What this task involves:
Among the entries below, copy only the span from the line containing "TEMP2 pin VCC: GND -> 5V" through the line containing "SERVO: SG90 -> DS3218". Do so exactly, and skip the pictures.

Supplied data:

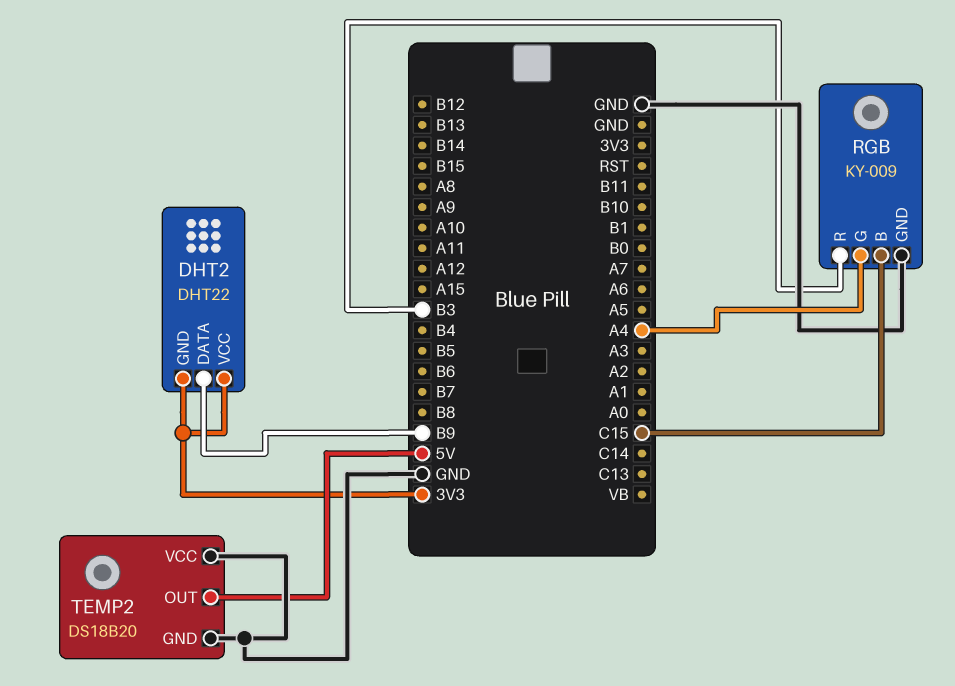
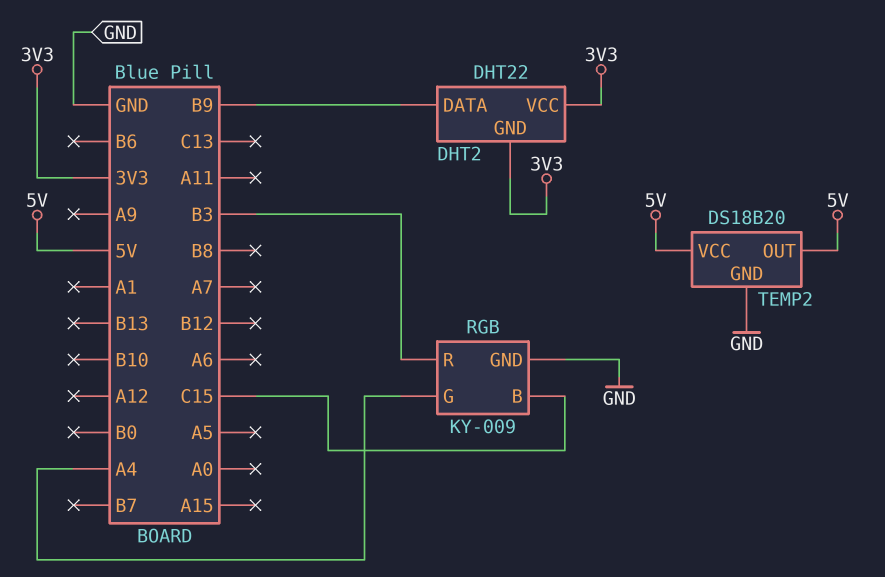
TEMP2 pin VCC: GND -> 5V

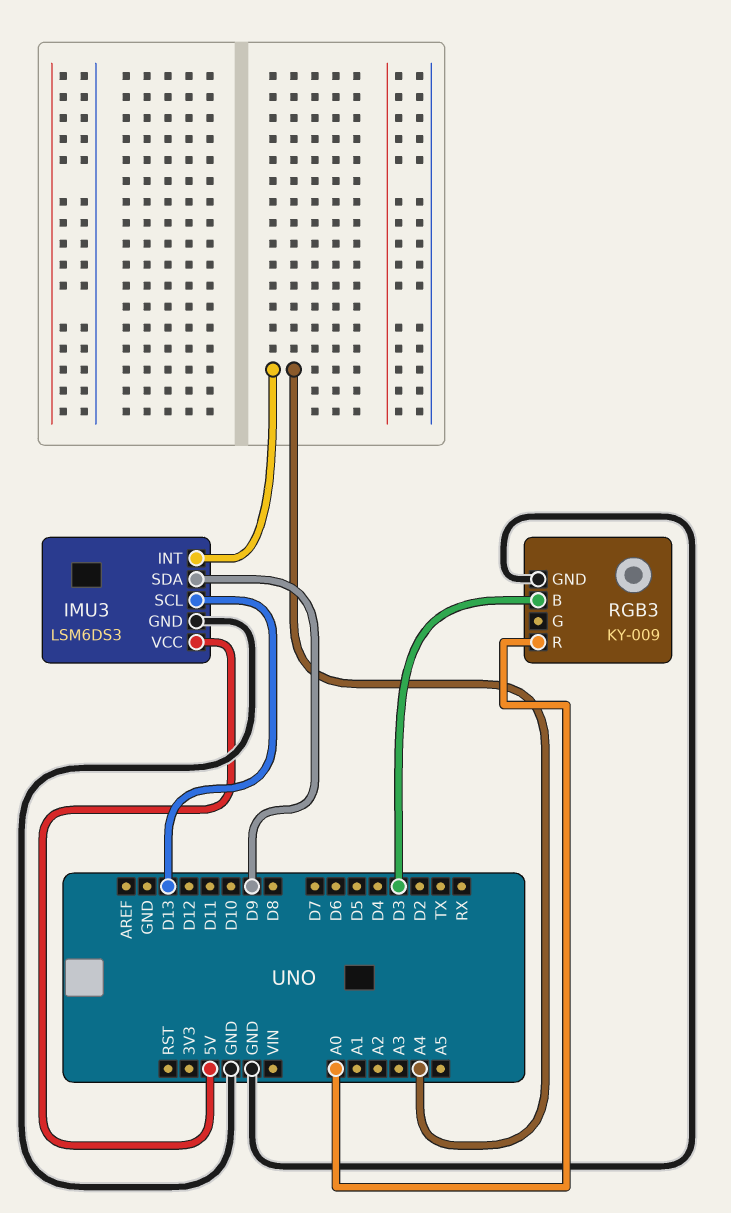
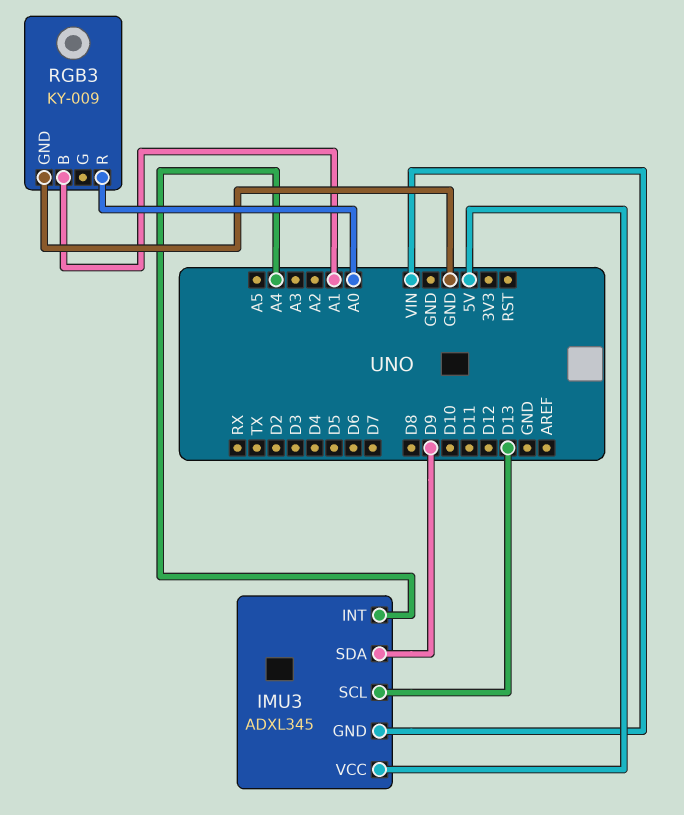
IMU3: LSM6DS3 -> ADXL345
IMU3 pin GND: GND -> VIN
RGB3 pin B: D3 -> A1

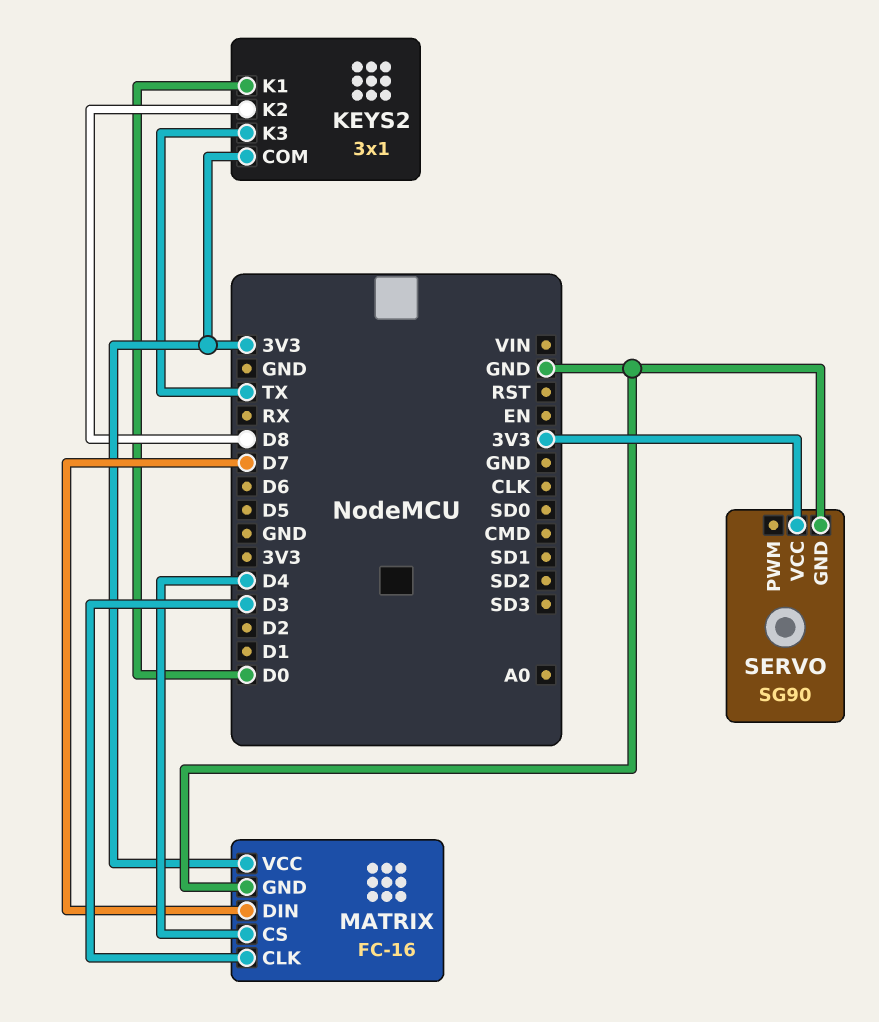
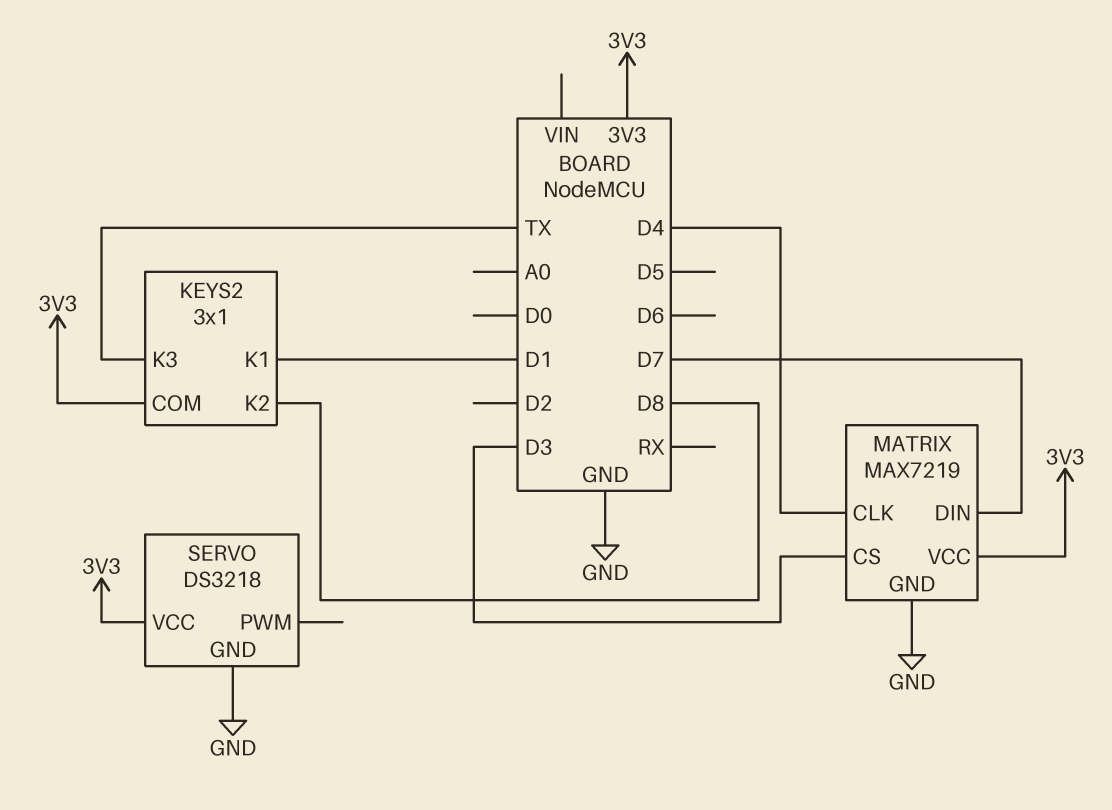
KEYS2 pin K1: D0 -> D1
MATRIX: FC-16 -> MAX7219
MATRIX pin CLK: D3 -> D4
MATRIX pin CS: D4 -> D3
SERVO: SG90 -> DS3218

==

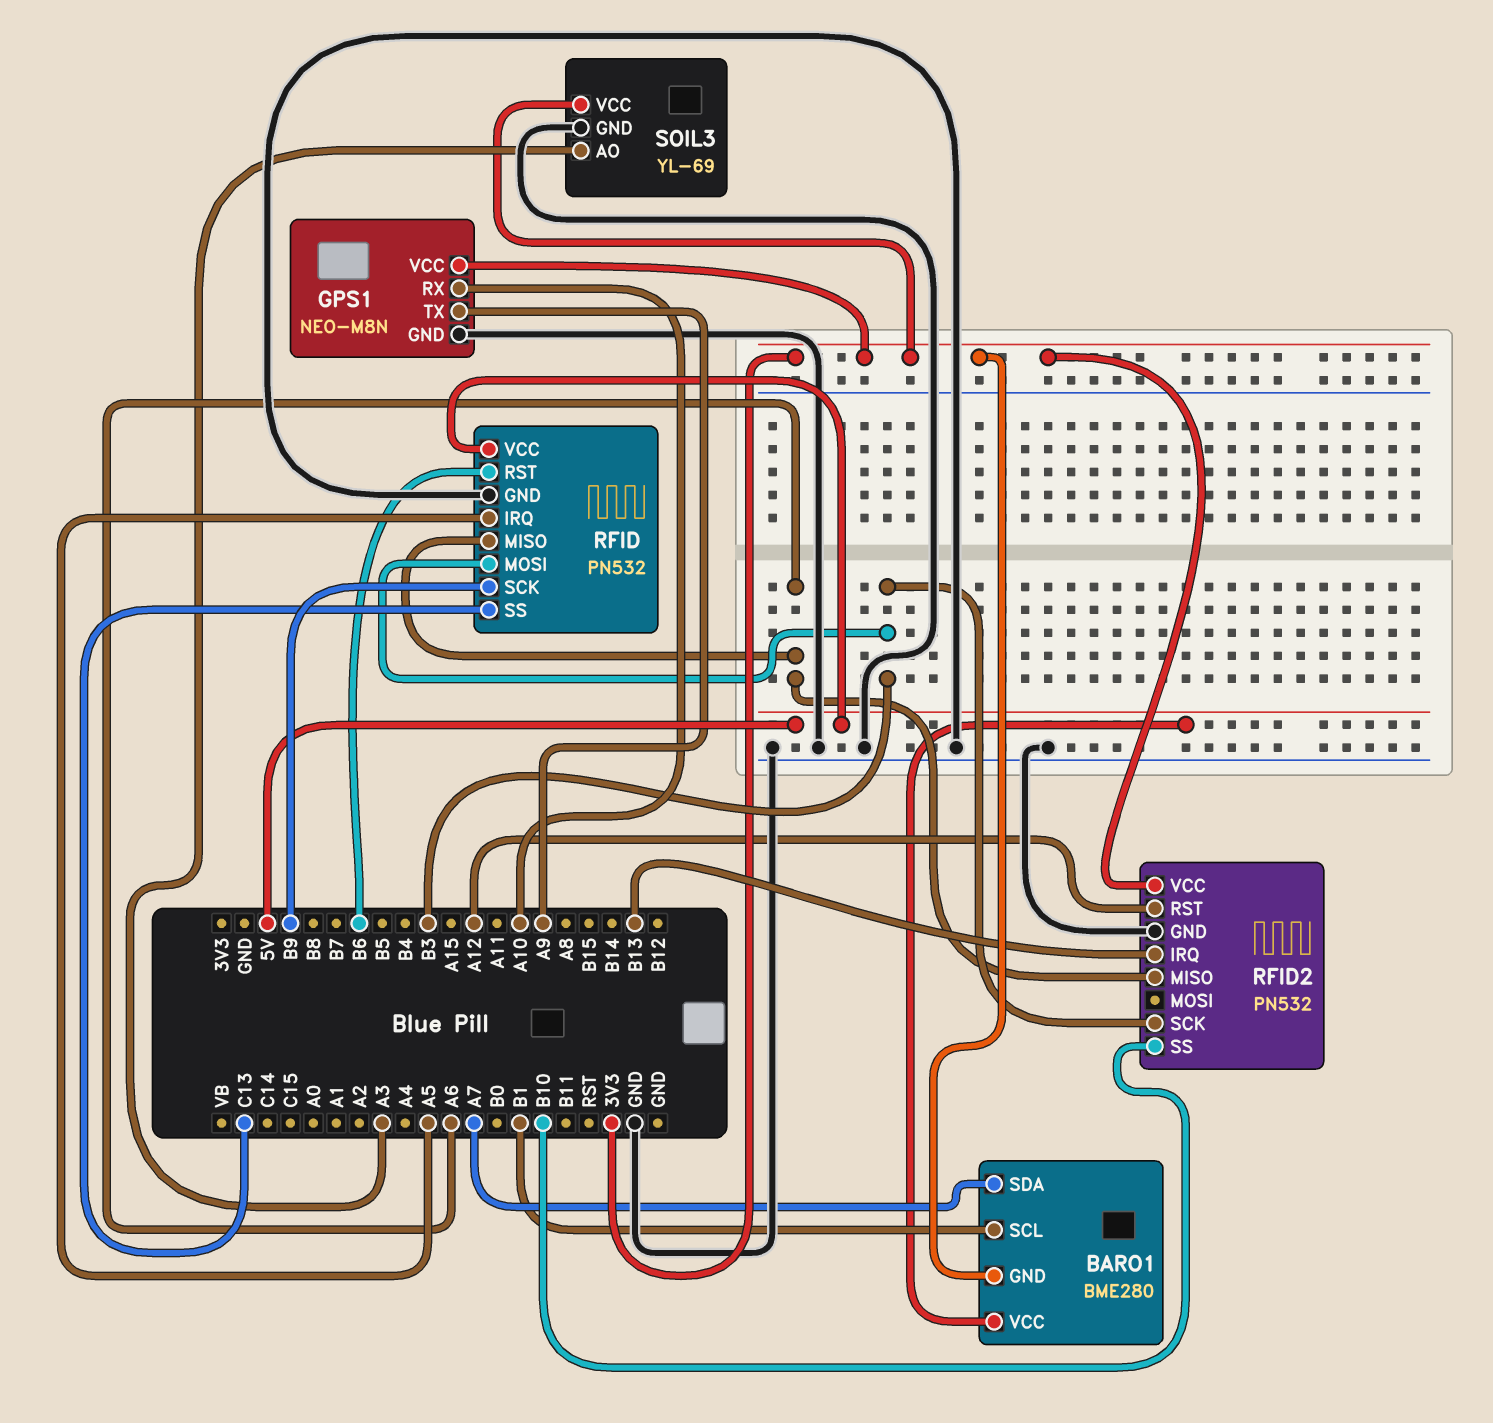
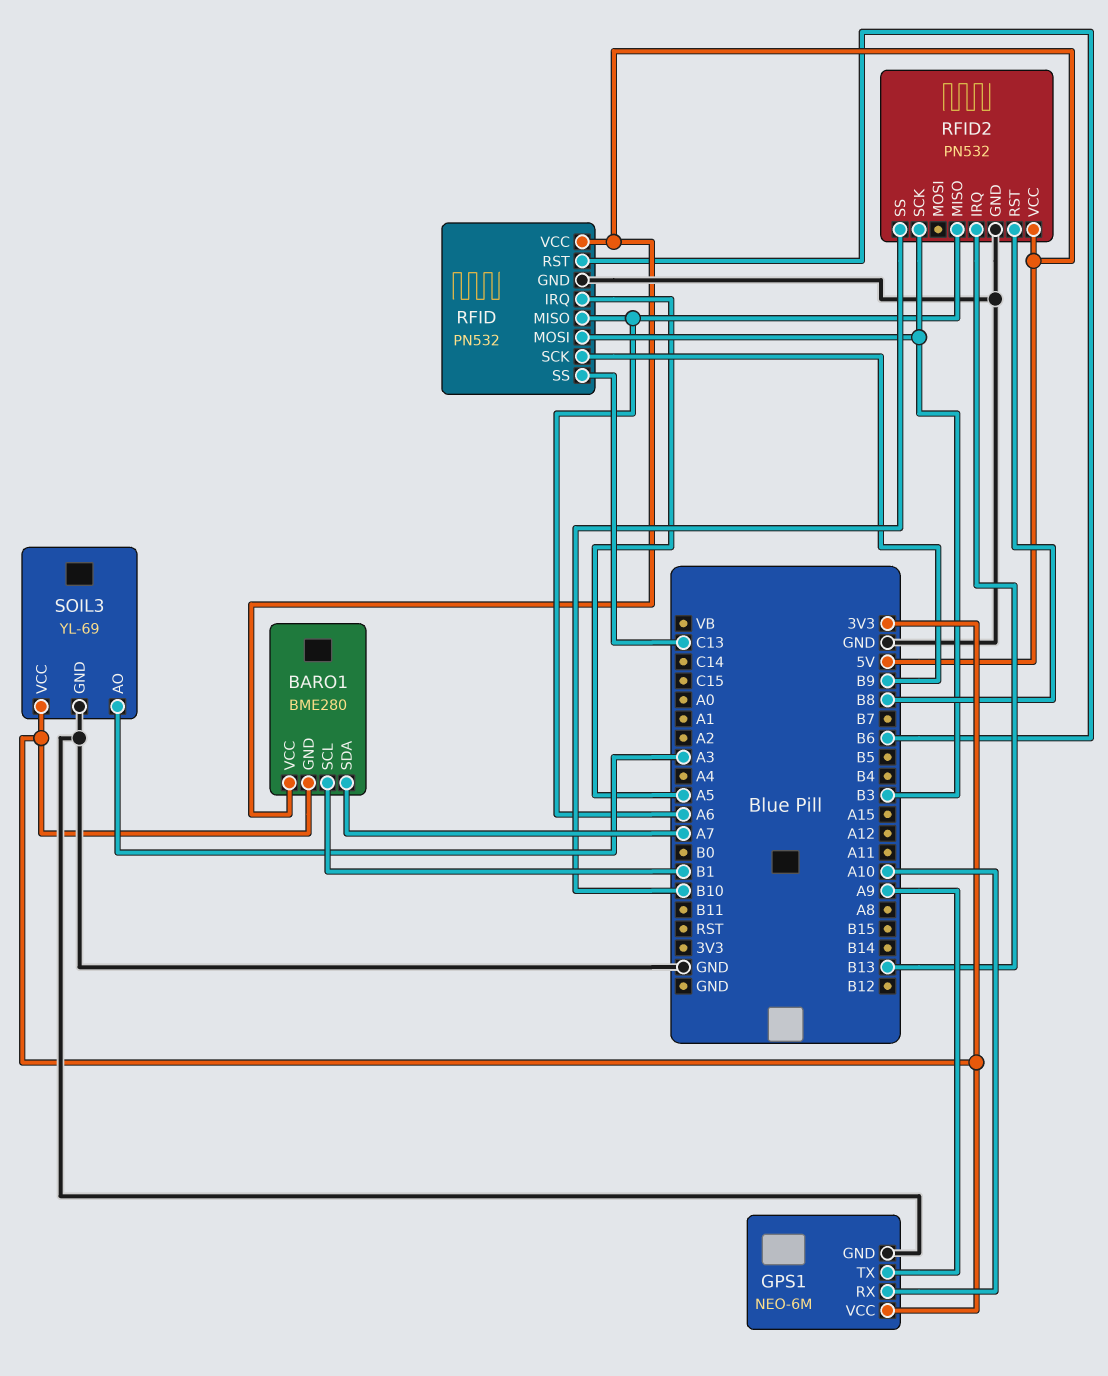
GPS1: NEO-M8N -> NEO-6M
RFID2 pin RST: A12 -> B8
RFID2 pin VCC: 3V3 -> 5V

Answer area:
TEMP2 pin VCC: GND -> 5V

IMU3: LSM6DS3 -> ADXL345
IMU3 pin GND: GND -> VIN
RGB3 pin B: D3 -> A1

KEYS2 pin K1: D0 -> D1
MATRIX: FC-16 -> MAX7219
MATRIX pin CLK: D3 -> D4
MATRIX pin CS: D4 -> D3
SERVO: SG90 -> DS3218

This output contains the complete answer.